# [About this task]
All that should be output is the block of lines below from the line with "none -> blue brick D9:E10 level 1" to the line with "none -> blue brick G10:G11 level 1", both included, exactly as written.

Records drawn from a dataset
○ ○ ○ ○
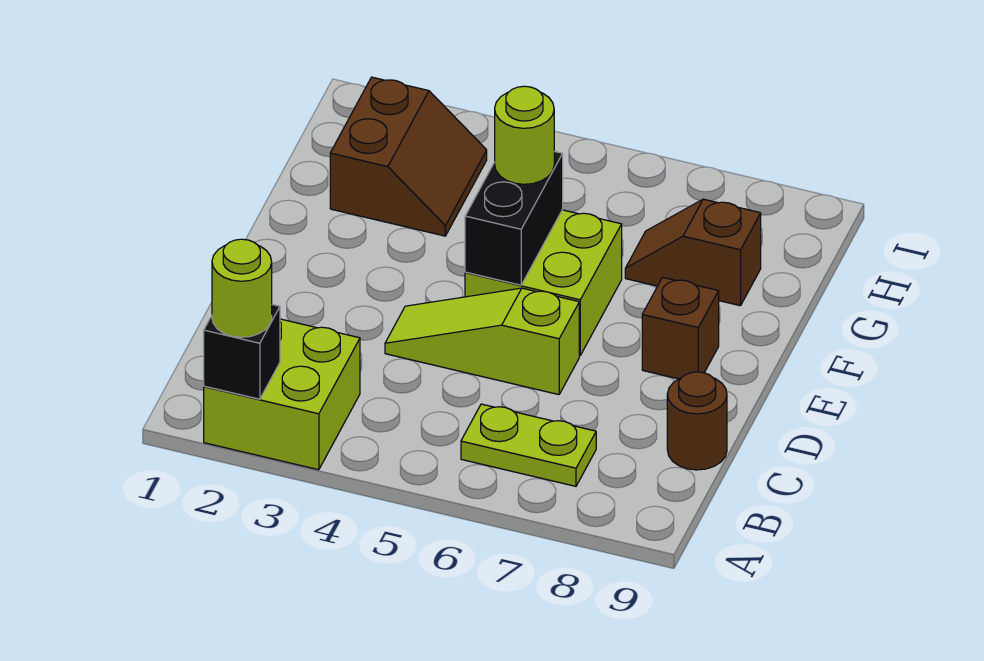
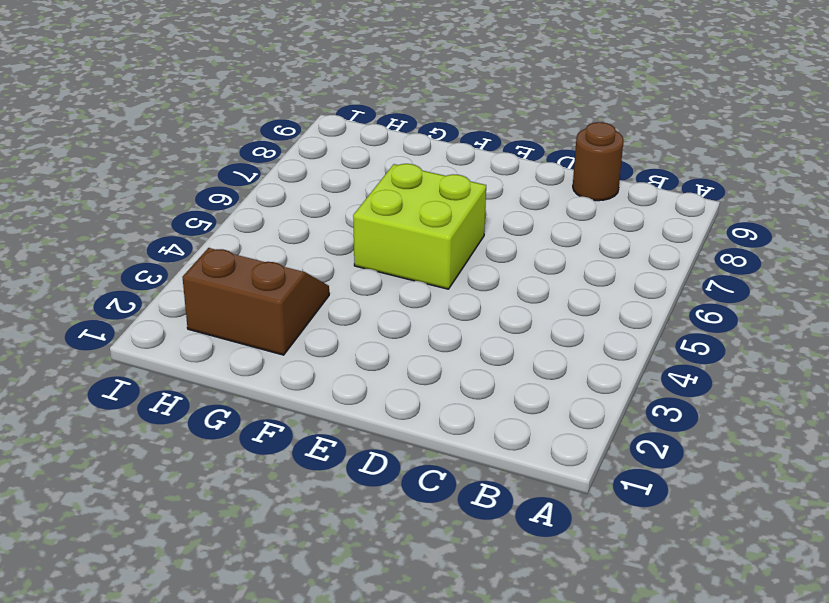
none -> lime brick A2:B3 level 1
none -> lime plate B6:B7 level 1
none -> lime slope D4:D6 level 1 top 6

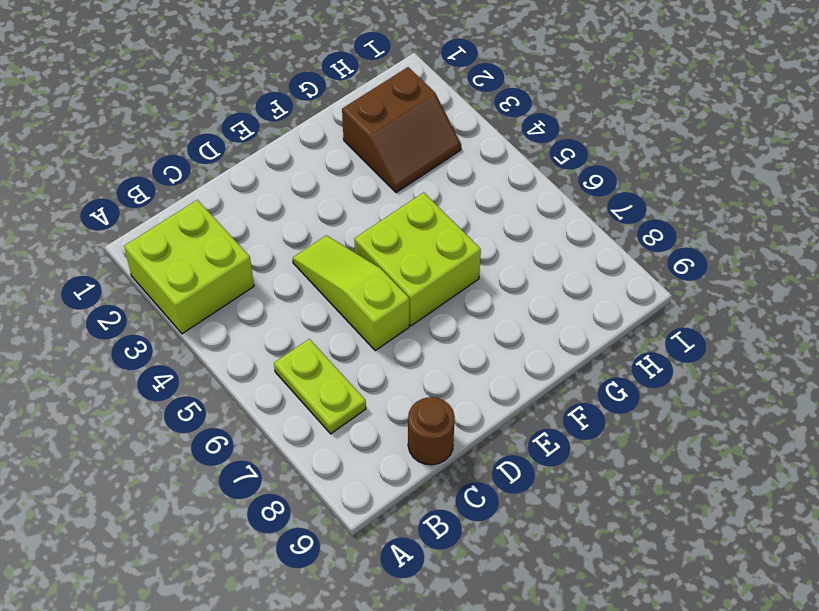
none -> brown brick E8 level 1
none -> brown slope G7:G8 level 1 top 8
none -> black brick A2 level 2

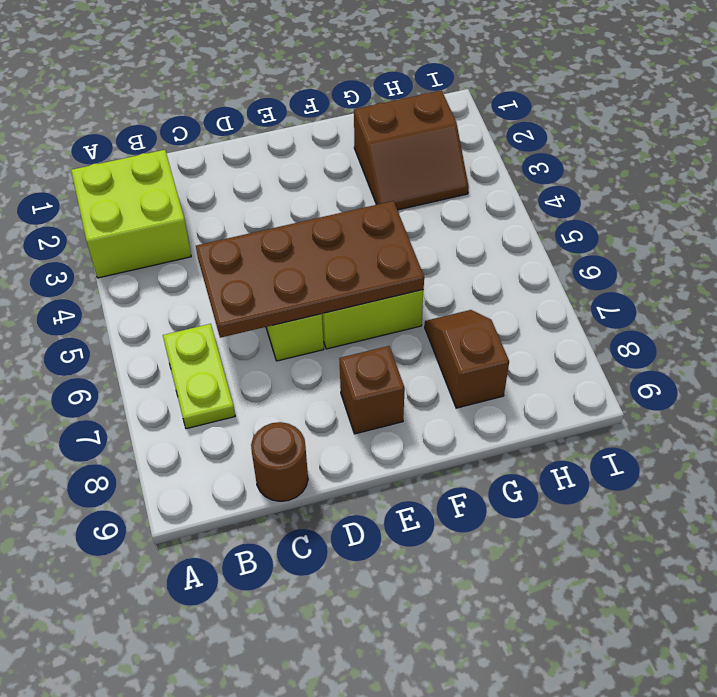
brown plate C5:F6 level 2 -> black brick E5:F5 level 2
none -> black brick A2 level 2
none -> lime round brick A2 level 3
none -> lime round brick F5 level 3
○ ○ ○ ○
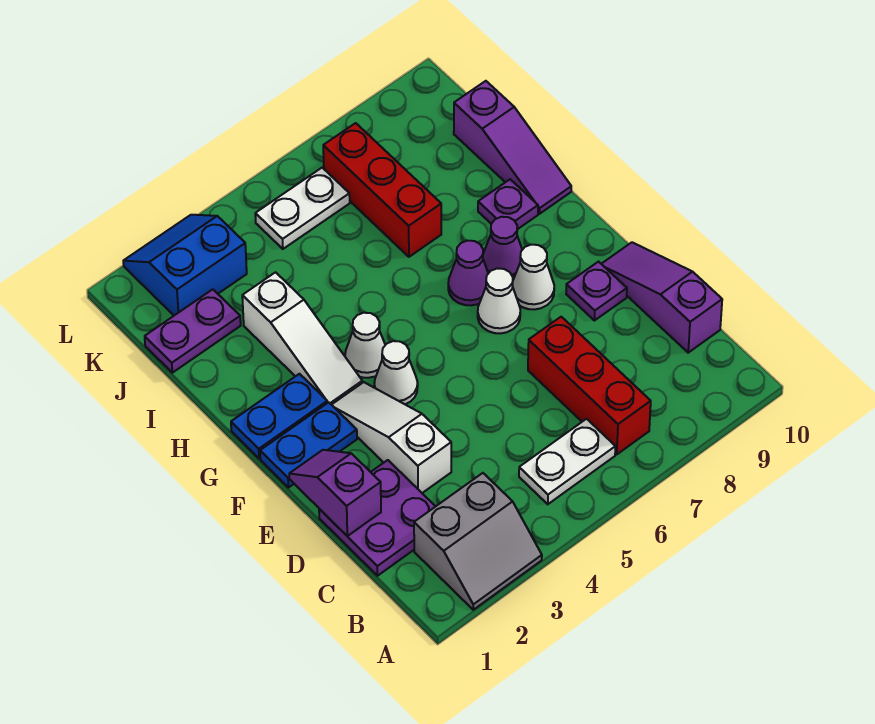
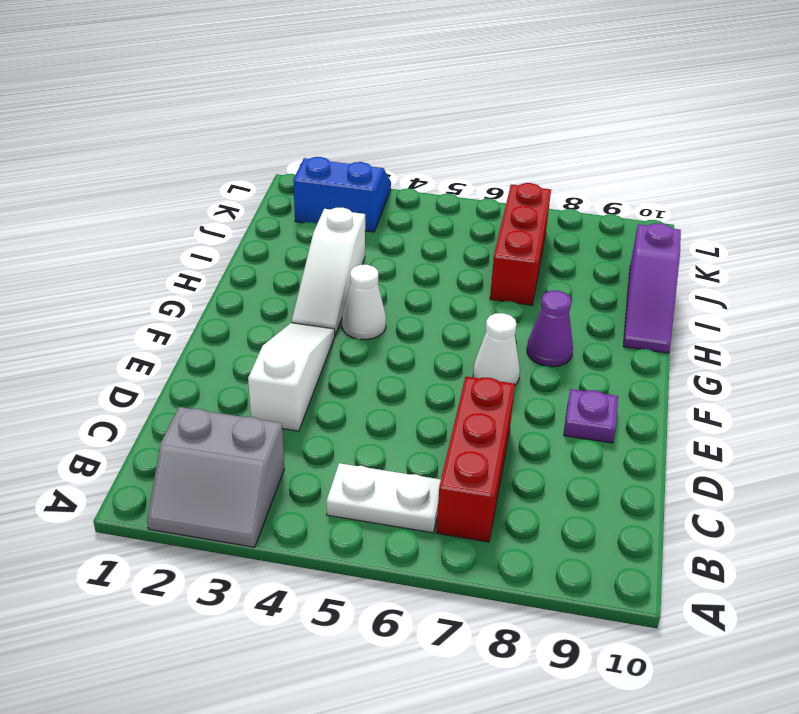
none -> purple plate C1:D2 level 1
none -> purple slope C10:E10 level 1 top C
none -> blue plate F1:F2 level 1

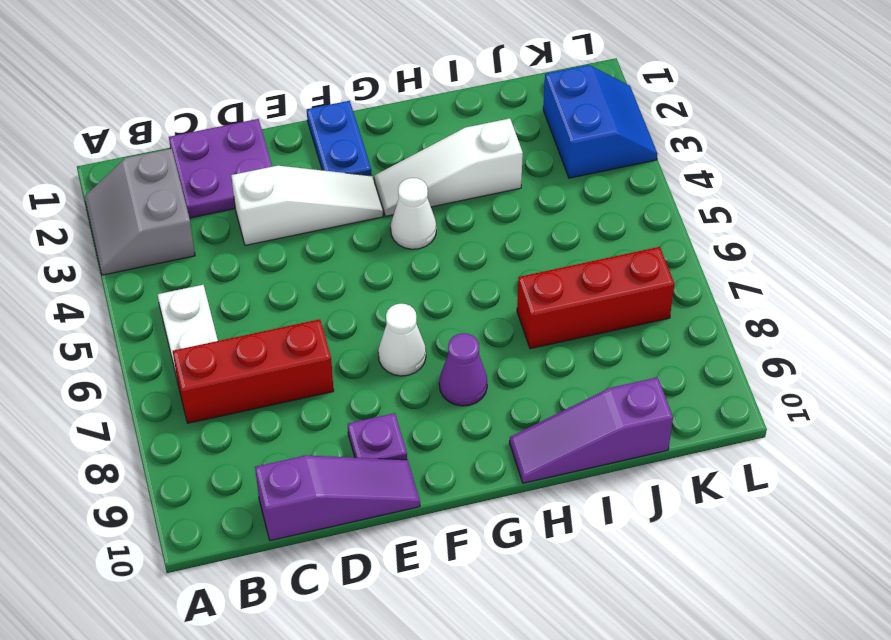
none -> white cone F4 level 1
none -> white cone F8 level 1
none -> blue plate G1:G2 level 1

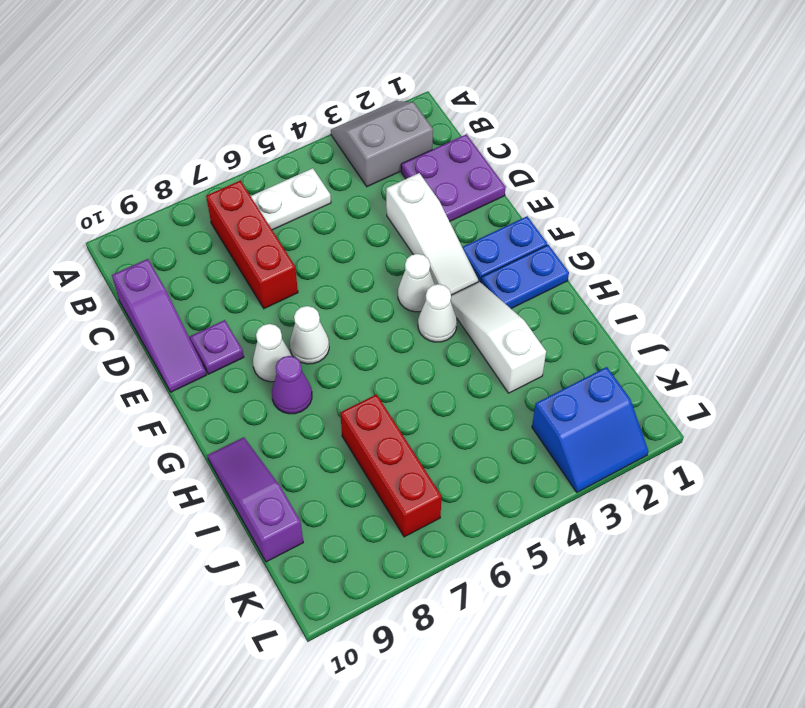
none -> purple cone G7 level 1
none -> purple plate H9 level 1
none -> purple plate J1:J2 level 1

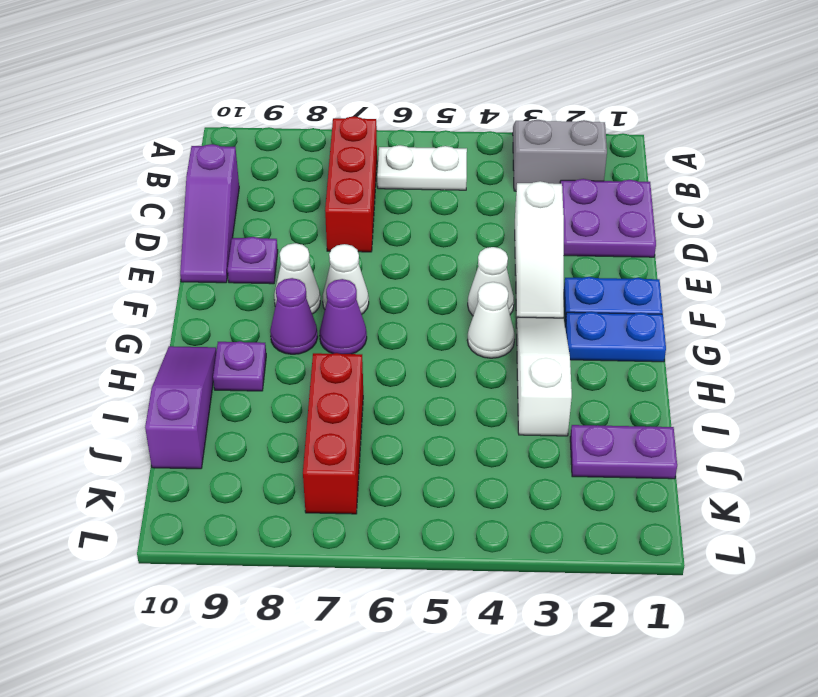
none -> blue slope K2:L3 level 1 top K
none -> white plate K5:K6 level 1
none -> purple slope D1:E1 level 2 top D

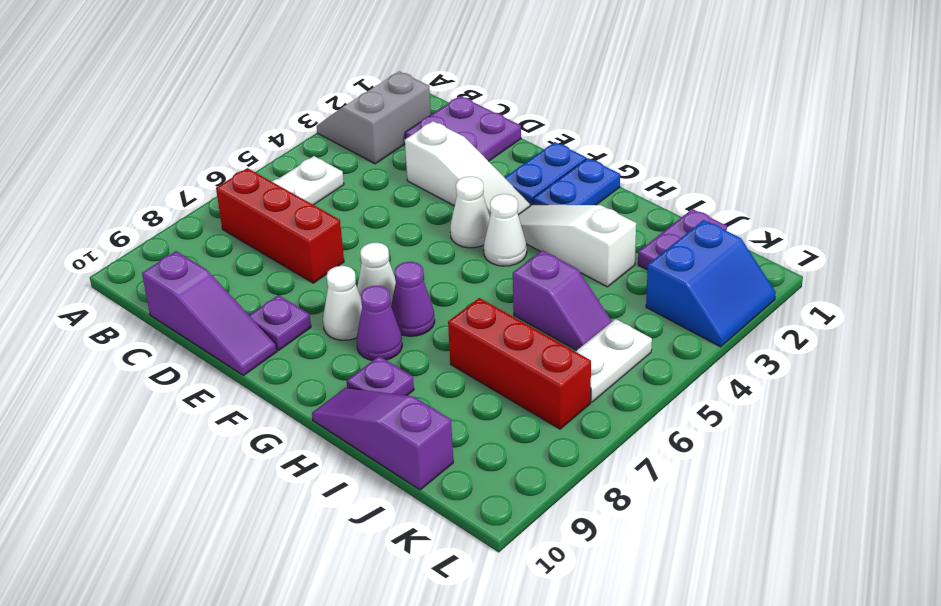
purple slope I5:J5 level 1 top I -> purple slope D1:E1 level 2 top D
○ ○ ○ ○
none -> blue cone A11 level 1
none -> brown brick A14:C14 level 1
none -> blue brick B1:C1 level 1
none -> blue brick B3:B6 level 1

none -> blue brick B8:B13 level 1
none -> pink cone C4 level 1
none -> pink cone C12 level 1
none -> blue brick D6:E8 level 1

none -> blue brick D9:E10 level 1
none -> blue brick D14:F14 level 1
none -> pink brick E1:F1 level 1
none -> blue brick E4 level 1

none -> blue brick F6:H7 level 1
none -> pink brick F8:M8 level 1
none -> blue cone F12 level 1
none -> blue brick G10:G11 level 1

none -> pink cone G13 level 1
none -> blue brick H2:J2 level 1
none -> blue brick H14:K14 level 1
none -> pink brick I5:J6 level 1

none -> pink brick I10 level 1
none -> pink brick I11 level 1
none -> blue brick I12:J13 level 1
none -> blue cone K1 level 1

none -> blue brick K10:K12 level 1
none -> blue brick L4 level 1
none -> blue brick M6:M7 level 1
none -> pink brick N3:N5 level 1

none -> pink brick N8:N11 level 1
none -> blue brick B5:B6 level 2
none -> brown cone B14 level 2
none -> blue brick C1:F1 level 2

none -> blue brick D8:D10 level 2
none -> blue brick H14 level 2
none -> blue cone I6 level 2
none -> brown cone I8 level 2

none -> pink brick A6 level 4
○ ○ ○ ○
# [Finished exercise]
none -> blue brick D9:E10 level 1
none -> blue brick D14:F14 level 1
none -> pink brick E1:F1 level 1
none -> blue brick E4 level 1

none -> blue brick F6:H7 level 1
none -> pink brick F8:M8 level 1
none -> blue cone F12 level 1
none -> blue brick G10:G11 level 1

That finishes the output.